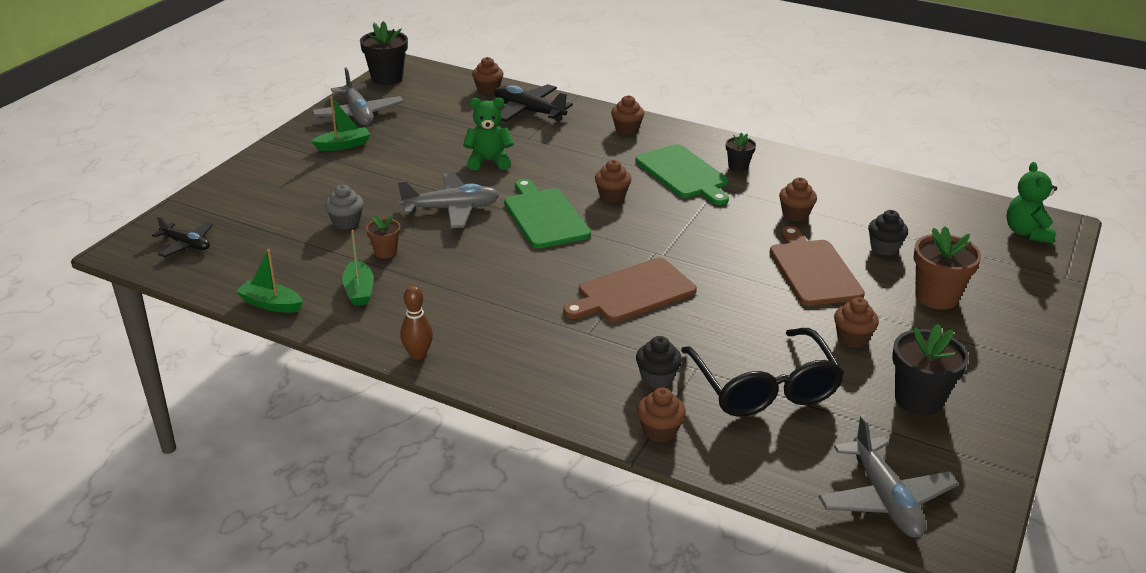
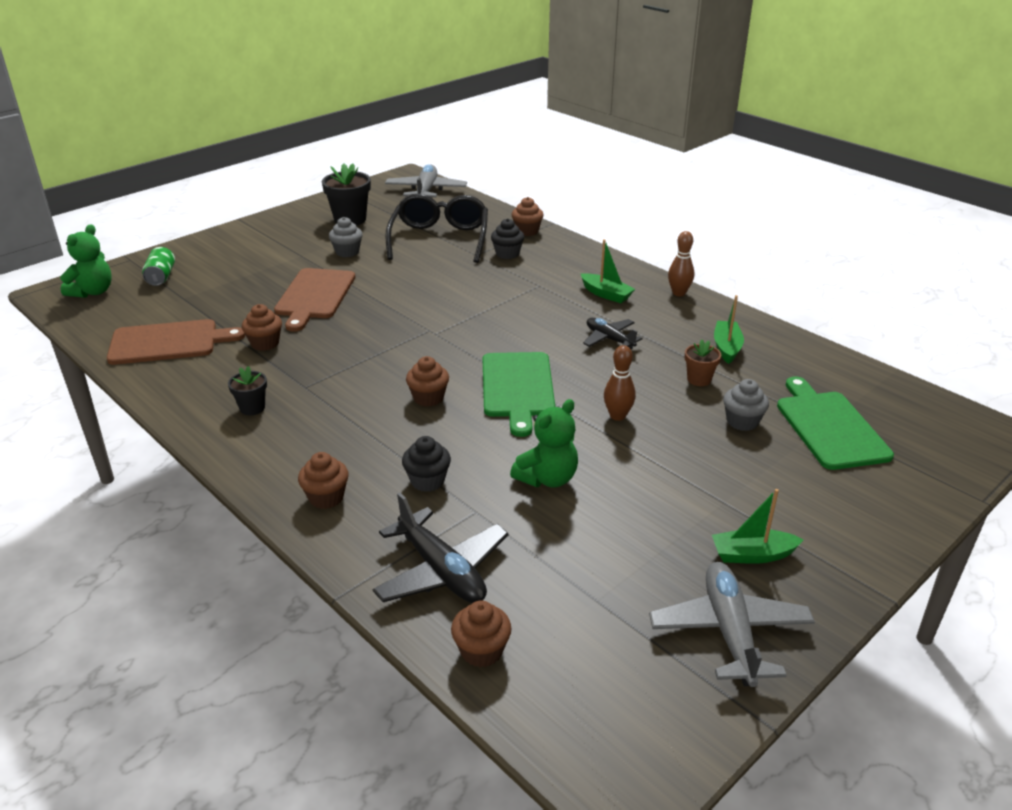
camera: 160 degrees left, 0 degrees up
black plane [152,216,213,257] -> black plane moved to [583,318,643,349]
green boat [236,249,303,313] -> green boat moved to [581,239,635,303]
black flower pot [360,21,408,85] -> none
grey plane [398,173,499,228] -> brown bowling pin [604,345,636,421]
green teddy bear [463,98,514,171] -> green teddy bear turned 60 degrees counterclockwise [510,399,578,487]
brown cutting board [563,258,697,322] -> brown cutting board moved to [107,319,245,365]
green cutting board [635,144,729,205] -> green cutting board moved to [777,377,894,470]
brown cupcake [834,297,879,348] -> grey cupcake [329,217,363,257]
black cupcake [868,210,908,255] -> black cupcake moved to [402,436,451,492]
brown flower pot [913,226,981,310] -> none
none -> green can [142,247,175,286]

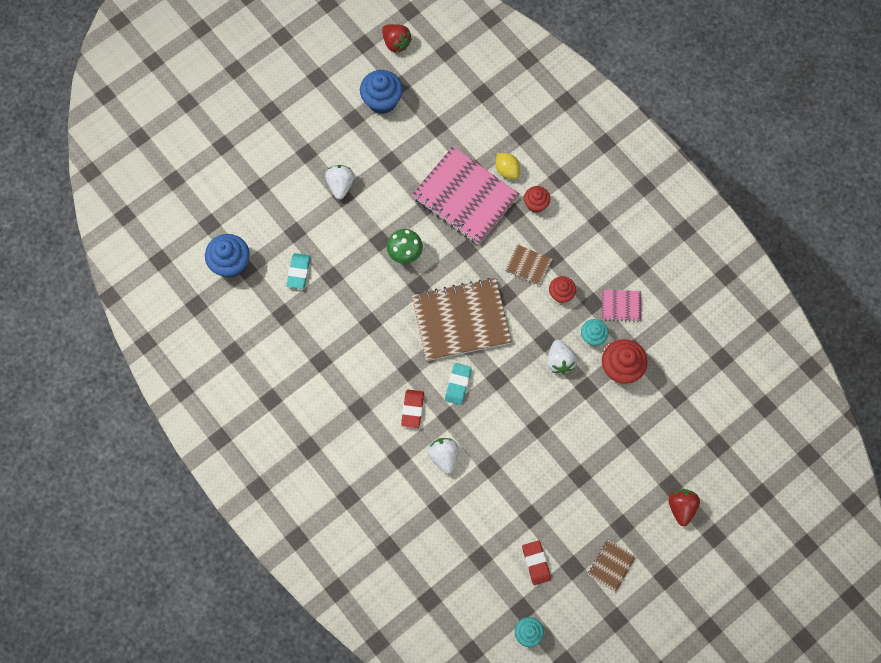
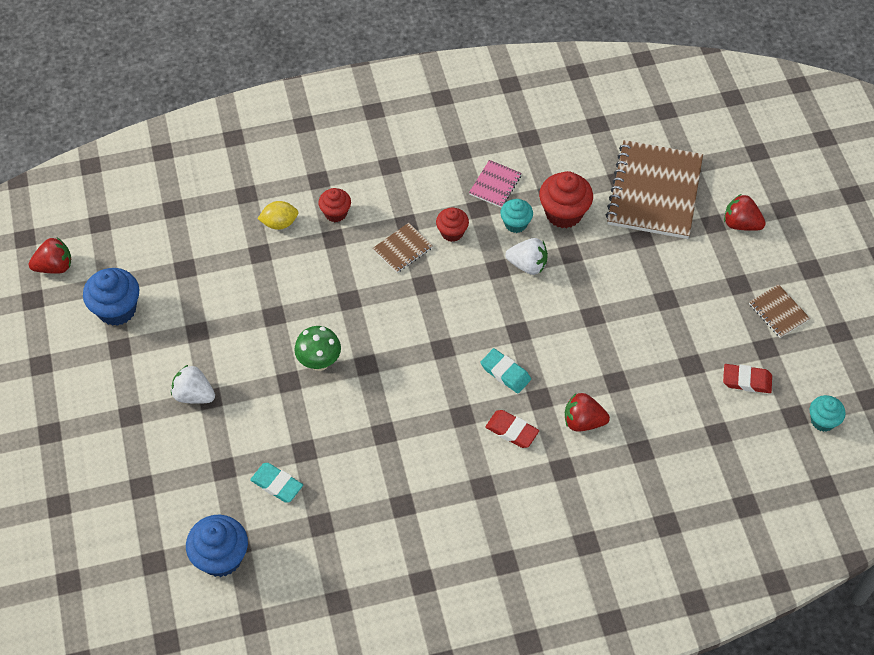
camera: 65 degrees left, 15 degrees down
pink notebook [412,146,519,245] -> none
brown notebook [412,278,512,361] -> brown notebook moved to [606,140,703,239]
white strawberry [428,438,458,474] -> red strawberry [565,393,610,431]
========
Exercise prompt »
Nothing but the lines from the one holding "brown notebook [412,278,512,361]" to the end of the entries should be output, each exactly as it appears.

Response to the exercise »
brown notebook [412,278,512,361] -> brown notebook moved to [606,140,703,239]
white strawberry [428,438,458,474] -> red strawberry [565,393,610,431]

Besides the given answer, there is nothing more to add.